**Your assignment**
Take the entries below and print only the lines from the one with "green calculator: 2 -> 0" through the one with "yellow pear: 2 -> 0", exactly as they stand, both ends included.

**Task input**
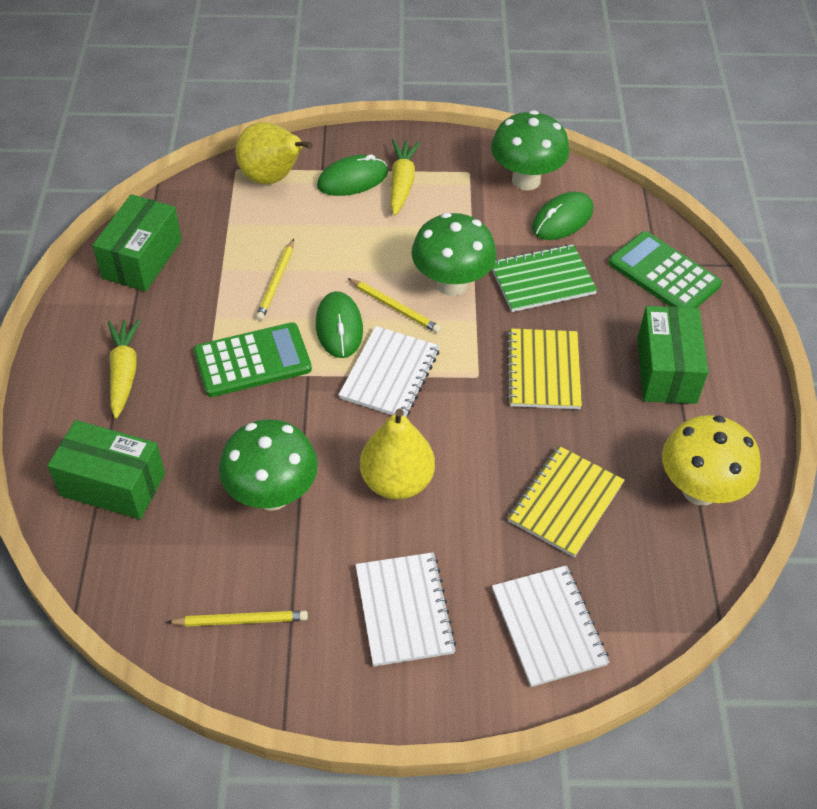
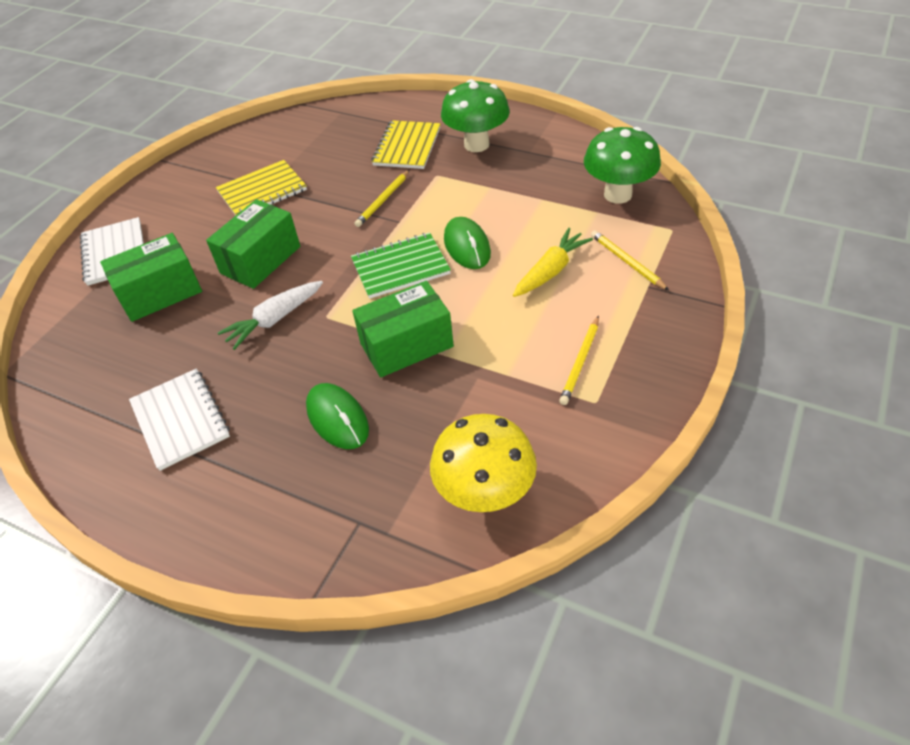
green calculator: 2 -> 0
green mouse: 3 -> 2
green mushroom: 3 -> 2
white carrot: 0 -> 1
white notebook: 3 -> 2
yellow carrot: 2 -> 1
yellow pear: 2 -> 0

==

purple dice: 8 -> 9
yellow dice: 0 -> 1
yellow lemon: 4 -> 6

**Written response**
green calculator: 2 -> 0
green mouse: 3 -> 2
green mushroom: 3 -> 2
white carrot: 0 -> 1
white notebook: 3 -> 2
yellow carrot: 2 -> 1
yellow pear: 2 -> 0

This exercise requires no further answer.